----- AVAILABLE DATA
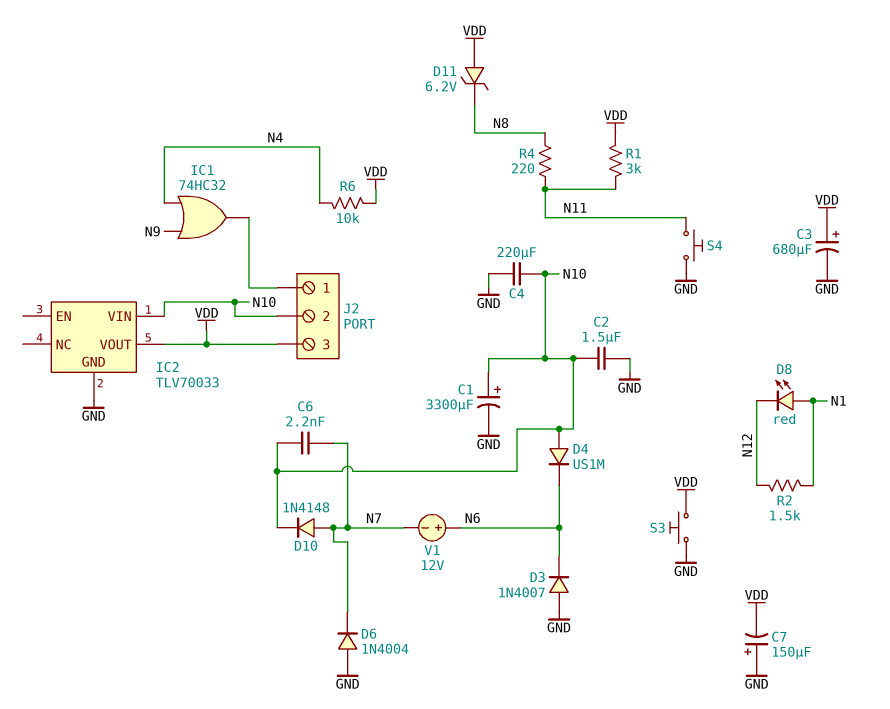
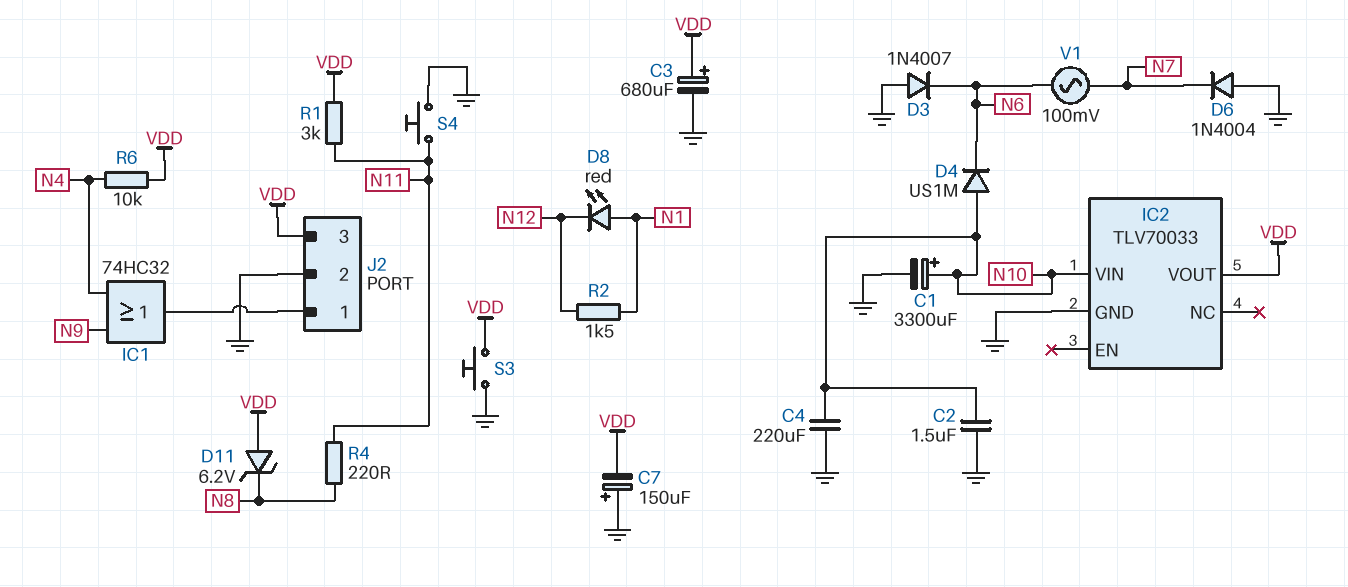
C6: 2.2nF (N7, N10) -> none
D10: diode 1N4148 (A N7, K N10) -> none
J2 pin 2: N10 -> GND
V1: 12V (plus N6, minus N7) -> AC 100mV (N6, N7)

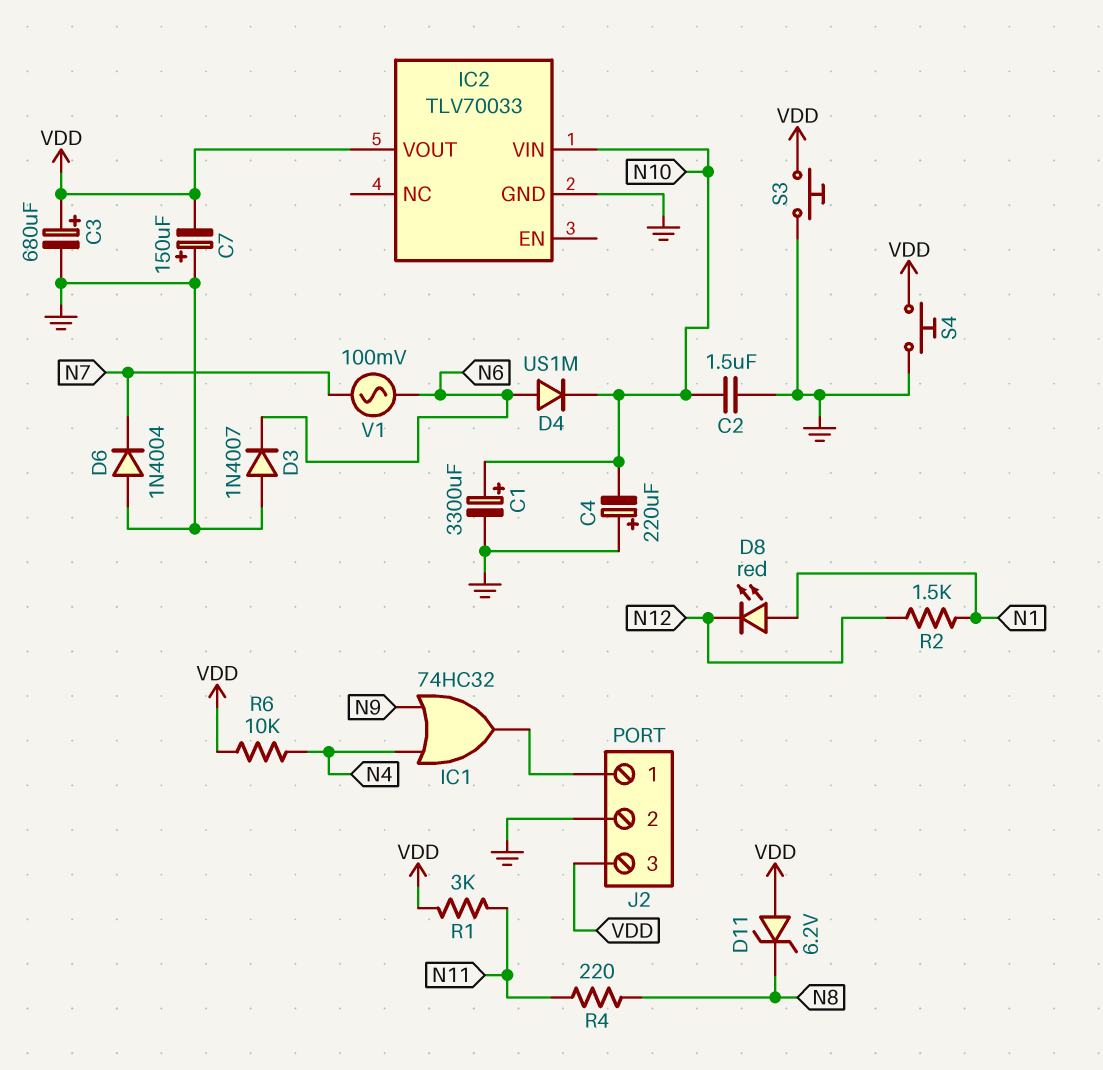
C4: 220uF (GND, N10) -> 220uF (plus GND, minus N10)
D4: diode US1M (A N10, K N6) -> diode US1M (A N6, K N10)
S4: button (GND, N11) -> button (GND, VDD)

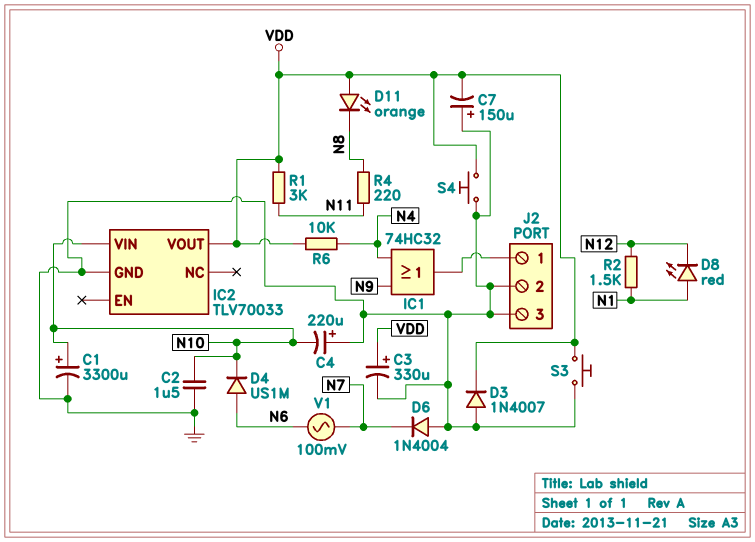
C3: 680uF (plus VDD, minus GND) -> 330uF (plus VDD, minus GND)
D3: diode 1N4007 (A GND, K N6) -> diode 1N4007 (A GND, K VDD)
D11: zener 6.2V (A VDD, K N8) -> LED orange (A VDD, K N8)
J2 pin 3: VDD -> GND

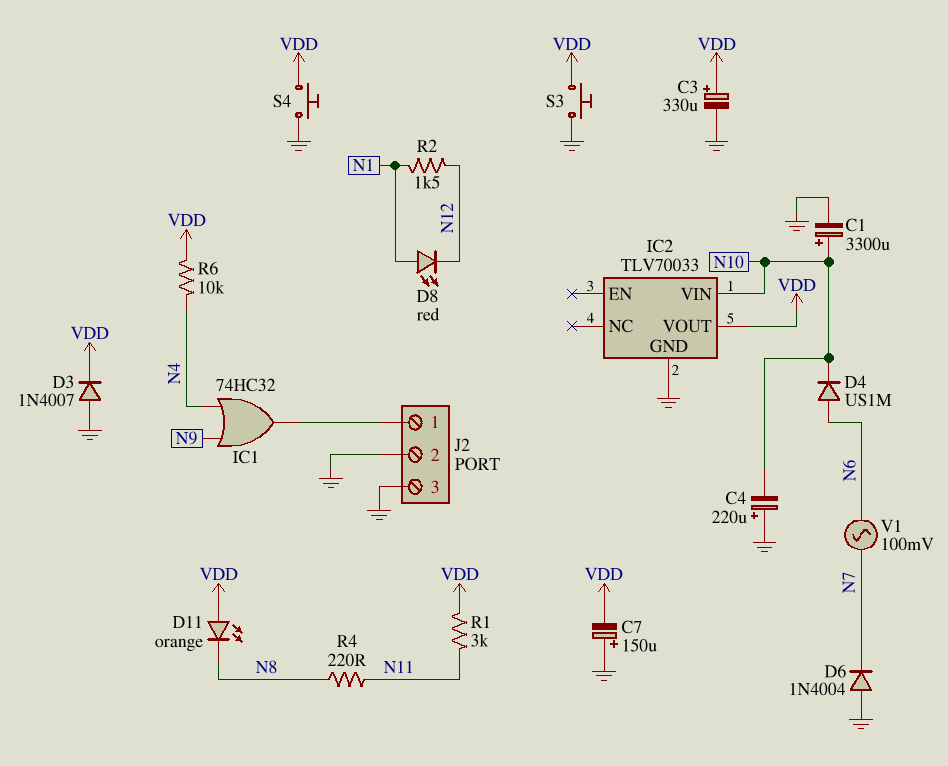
C2: 1.5uF (GND, N10) -> none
----------
TASK OBJECTIVE:
Only the lines from the start of the records through the line containing "C3: 680uF (plus" should be repeated, word for word, with the pictures left out.

ANSWER FOR THIS EXERCISE:
C6: 2.2nF (N7, N10) -> none
D10: diode 1N4148 (A N7, K N10) -> none
J2 pin 2: N10 -> GND
V1: 12V (plus N6, minus N7) -> AC 100mV (N6, N7)

C4: 220uF (GND, N10) -> 220uF (plus GND, minus N10)
D4: diode US1M (A N10, K N6) -> diode US1M (A N6, K N10)
S4: button (GND, N11) -> button (GND, VDD)

C3: 680uF (plus VDD, minus GND) -> 330uF (plus VDD, minus GND)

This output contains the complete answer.